Do this: Copy each line in the entries below that contains the string "time". Case matters.

◇ ◇ ◇

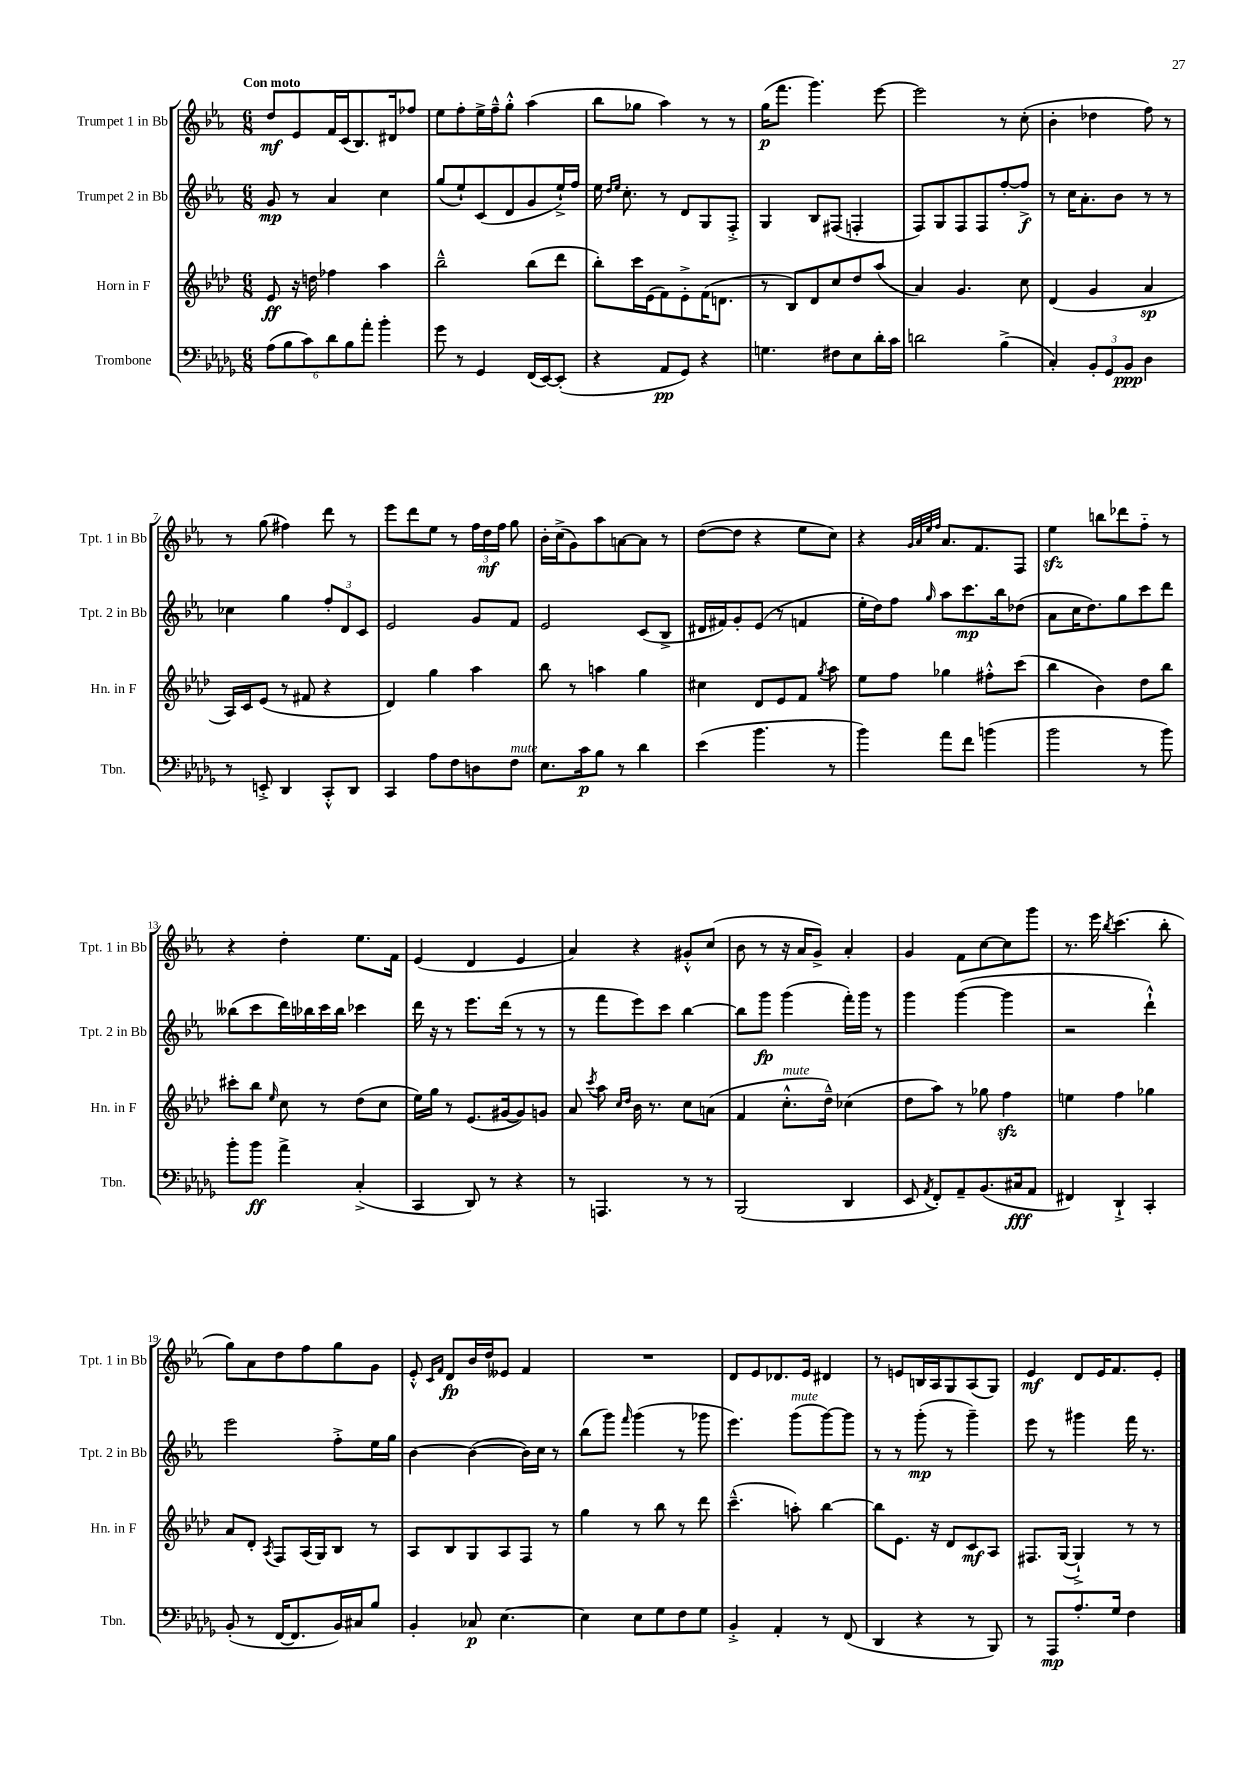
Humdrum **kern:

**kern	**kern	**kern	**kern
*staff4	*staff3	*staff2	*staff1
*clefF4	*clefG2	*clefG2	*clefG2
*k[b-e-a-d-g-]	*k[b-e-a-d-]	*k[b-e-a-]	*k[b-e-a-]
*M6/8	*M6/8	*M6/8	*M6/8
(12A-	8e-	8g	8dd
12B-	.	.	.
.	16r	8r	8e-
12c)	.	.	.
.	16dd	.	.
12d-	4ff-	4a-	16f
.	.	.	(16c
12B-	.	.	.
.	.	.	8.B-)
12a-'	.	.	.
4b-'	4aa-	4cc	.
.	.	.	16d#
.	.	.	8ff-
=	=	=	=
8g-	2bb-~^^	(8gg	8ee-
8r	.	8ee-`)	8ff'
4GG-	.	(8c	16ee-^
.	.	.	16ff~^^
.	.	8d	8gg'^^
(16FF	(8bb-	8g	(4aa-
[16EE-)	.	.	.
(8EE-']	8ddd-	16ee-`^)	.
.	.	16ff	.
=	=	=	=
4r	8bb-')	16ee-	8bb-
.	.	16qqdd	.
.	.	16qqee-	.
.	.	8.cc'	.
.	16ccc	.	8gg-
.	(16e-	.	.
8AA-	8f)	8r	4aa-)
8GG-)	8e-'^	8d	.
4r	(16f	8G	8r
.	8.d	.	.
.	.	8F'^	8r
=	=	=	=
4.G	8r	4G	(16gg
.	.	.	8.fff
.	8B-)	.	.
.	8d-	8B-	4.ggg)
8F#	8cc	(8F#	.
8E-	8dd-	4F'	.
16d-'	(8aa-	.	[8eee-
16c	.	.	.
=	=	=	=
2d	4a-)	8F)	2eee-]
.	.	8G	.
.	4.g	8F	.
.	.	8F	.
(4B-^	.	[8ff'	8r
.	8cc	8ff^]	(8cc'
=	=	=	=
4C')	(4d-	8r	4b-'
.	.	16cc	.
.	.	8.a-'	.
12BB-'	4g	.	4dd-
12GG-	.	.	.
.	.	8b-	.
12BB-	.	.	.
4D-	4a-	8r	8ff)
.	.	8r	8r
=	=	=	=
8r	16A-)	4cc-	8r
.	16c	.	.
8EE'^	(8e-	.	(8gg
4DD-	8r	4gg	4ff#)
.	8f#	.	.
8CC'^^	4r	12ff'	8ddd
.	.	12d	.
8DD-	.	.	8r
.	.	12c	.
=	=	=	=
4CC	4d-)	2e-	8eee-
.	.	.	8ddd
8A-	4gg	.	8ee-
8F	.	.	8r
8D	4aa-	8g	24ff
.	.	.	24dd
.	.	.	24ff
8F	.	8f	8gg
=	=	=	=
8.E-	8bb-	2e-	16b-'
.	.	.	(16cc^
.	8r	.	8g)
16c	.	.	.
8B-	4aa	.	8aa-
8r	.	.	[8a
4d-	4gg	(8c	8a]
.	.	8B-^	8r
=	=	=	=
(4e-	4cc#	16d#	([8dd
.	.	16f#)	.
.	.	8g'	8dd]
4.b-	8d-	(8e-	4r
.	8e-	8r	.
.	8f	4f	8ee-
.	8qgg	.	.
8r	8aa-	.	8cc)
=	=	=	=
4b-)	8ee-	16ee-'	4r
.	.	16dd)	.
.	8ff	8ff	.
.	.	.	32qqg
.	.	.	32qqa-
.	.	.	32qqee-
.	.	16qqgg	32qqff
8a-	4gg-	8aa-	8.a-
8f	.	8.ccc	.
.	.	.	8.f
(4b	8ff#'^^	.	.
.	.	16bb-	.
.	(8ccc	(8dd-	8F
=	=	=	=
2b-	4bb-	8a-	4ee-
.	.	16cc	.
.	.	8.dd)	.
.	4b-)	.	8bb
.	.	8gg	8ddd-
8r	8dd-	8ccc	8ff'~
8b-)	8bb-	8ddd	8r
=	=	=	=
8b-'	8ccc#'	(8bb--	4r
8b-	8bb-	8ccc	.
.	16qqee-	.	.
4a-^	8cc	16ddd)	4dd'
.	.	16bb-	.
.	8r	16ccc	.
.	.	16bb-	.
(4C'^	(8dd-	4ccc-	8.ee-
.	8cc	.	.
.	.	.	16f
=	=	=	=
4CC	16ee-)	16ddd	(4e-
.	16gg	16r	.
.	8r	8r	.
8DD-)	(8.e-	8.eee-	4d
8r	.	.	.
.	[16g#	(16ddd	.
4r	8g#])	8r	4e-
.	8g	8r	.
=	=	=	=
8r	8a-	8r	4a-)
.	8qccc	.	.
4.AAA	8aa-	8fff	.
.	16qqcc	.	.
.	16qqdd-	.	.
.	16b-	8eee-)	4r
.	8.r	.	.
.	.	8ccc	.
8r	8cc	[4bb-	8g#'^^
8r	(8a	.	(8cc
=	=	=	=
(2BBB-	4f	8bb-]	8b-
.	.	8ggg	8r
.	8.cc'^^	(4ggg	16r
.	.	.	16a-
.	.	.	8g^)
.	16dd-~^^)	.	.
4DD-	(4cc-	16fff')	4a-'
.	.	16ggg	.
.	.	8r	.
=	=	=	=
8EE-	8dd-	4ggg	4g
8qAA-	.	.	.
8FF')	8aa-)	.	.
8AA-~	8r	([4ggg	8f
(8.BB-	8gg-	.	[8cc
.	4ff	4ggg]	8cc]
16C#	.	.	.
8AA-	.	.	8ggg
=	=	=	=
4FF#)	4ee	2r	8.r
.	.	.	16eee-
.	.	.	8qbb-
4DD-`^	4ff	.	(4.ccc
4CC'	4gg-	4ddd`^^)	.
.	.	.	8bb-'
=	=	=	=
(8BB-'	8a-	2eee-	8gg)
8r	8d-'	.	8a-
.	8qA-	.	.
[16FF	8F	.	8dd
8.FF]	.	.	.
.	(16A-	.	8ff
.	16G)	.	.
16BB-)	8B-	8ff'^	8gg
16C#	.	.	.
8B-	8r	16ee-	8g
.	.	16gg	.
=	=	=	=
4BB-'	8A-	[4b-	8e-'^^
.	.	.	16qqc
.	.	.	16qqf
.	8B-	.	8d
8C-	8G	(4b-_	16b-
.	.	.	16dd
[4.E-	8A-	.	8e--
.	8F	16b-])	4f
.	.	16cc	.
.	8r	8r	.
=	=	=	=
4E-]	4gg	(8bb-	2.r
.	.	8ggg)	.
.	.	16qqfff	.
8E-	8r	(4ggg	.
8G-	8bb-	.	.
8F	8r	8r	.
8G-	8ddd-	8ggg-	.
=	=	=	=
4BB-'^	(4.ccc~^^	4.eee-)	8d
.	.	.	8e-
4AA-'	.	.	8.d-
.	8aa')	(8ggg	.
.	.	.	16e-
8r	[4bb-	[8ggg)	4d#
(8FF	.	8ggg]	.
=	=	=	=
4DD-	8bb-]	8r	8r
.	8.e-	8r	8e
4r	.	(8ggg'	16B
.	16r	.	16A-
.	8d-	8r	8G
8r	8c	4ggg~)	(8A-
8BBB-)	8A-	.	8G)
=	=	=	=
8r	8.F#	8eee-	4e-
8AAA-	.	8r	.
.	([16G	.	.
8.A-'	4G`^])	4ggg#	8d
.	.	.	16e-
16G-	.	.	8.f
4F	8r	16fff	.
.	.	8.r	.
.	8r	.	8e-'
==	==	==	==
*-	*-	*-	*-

◇ ◇ ◇

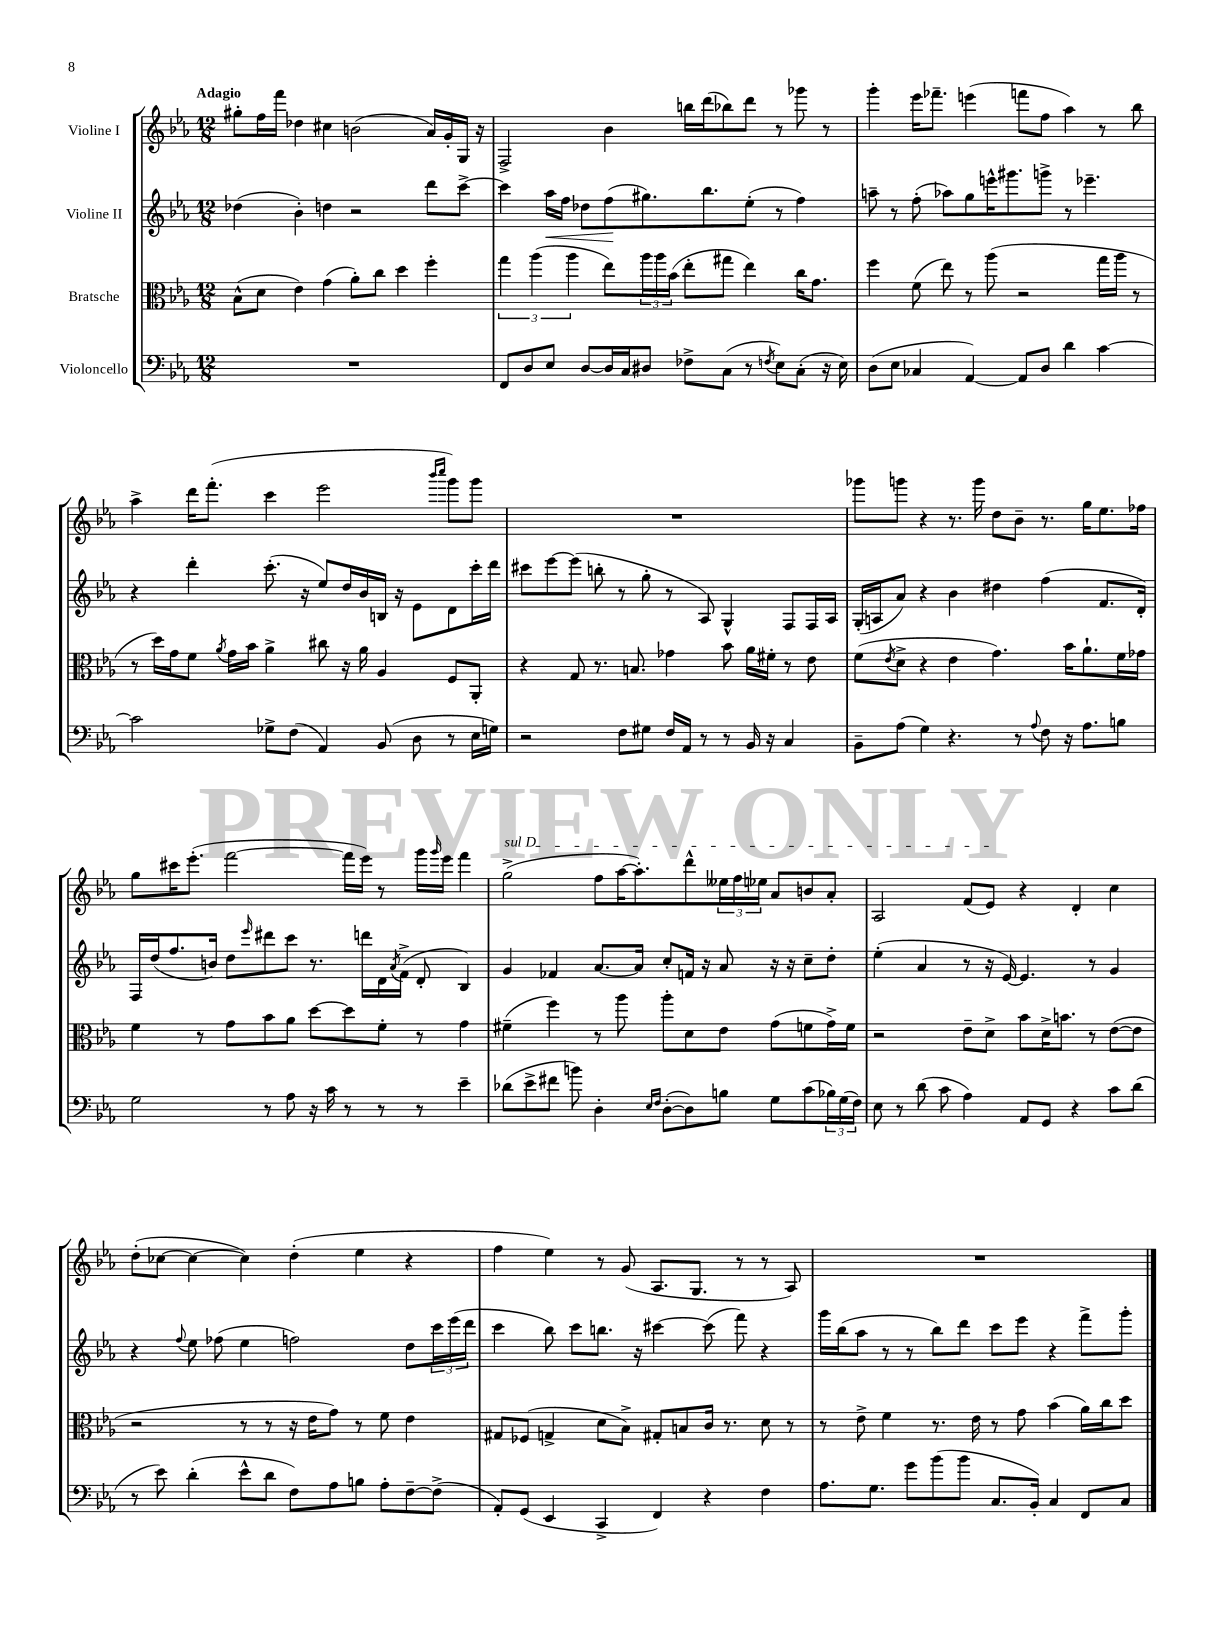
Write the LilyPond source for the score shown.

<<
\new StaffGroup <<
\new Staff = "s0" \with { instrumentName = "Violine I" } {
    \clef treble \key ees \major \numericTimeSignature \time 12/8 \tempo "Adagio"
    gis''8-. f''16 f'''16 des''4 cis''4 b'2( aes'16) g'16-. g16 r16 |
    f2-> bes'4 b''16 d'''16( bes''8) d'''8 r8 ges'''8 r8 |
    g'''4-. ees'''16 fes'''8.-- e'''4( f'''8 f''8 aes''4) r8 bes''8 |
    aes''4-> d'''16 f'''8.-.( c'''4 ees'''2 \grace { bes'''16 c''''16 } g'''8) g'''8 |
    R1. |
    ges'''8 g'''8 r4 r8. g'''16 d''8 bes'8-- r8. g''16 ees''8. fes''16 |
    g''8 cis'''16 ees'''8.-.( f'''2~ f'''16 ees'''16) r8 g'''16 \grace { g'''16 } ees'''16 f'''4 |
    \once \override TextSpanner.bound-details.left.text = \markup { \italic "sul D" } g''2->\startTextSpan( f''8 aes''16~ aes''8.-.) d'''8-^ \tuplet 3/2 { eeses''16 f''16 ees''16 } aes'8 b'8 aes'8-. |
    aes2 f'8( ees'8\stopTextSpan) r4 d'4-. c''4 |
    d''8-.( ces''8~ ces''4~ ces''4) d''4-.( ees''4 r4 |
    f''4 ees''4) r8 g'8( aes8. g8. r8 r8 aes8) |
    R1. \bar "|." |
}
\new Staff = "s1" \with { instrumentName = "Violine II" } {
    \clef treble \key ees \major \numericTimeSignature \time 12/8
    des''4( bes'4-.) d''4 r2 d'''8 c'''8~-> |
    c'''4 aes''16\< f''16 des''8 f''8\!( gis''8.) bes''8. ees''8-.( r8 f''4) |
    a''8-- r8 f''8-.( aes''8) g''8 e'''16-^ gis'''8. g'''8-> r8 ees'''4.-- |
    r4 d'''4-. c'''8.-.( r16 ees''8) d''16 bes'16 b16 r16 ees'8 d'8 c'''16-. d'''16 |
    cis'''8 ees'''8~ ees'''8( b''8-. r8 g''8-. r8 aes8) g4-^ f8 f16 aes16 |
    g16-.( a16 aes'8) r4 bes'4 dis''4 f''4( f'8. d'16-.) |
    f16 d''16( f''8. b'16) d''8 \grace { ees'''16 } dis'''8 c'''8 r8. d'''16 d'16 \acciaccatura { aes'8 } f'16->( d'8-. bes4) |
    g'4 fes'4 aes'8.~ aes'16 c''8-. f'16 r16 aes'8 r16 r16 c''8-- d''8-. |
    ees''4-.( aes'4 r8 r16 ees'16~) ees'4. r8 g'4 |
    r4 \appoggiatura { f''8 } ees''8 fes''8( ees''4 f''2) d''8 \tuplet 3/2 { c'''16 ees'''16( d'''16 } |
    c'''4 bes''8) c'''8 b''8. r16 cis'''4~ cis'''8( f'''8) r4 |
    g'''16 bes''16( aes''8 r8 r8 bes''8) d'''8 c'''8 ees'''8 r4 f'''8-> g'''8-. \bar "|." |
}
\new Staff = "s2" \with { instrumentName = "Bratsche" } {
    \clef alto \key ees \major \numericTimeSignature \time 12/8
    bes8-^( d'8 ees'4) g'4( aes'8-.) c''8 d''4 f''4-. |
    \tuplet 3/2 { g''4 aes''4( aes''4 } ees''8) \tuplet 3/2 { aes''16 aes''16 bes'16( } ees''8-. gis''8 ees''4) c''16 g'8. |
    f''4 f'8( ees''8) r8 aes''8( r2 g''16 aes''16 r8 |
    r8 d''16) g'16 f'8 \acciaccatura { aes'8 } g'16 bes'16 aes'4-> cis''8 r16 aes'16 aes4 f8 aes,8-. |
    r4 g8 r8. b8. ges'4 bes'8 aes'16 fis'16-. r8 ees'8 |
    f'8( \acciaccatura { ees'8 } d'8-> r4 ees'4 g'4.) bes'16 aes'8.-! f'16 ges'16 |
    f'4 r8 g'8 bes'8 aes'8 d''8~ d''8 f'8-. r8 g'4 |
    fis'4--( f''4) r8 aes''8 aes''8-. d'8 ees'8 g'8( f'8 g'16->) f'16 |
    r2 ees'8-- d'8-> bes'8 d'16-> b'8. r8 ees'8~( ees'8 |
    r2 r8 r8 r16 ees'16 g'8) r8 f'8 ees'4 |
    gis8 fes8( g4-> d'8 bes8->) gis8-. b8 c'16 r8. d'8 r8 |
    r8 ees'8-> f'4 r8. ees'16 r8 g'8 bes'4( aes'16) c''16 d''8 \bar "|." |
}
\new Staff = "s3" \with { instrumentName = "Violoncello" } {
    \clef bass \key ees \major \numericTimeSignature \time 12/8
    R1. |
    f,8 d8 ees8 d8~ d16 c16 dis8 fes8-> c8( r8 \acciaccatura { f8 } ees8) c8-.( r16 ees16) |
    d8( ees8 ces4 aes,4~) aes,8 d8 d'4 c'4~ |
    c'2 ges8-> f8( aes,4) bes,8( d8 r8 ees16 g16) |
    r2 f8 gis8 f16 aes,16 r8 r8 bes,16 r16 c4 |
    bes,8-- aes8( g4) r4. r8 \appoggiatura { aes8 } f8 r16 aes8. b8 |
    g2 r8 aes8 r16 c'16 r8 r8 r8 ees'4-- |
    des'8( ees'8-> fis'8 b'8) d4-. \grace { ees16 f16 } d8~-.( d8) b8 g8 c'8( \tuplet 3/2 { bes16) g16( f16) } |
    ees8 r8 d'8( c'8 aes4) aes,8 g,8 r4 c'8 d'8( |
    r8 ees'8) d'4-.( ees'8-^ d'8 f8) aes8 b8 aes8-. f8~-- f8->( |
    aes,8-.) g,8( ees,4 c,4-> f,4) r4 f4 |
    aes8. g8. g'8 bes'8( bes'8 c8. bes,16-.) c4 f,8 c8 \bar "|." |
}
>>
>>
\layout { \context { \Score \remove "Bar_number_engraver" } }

◇ ◇ ◇

Written answer:
    \clef treble \key ees \major \numericTimeSignature \time 12/8 \tempo "Adagio"
    \clef treble \key ees \major \numericTimeSignature \time 12/8
    \clef alto \key ees \major \numericTimeSignature \time 12/8
    \clef bass \key ees \major \numericTimeSignature \time 12/8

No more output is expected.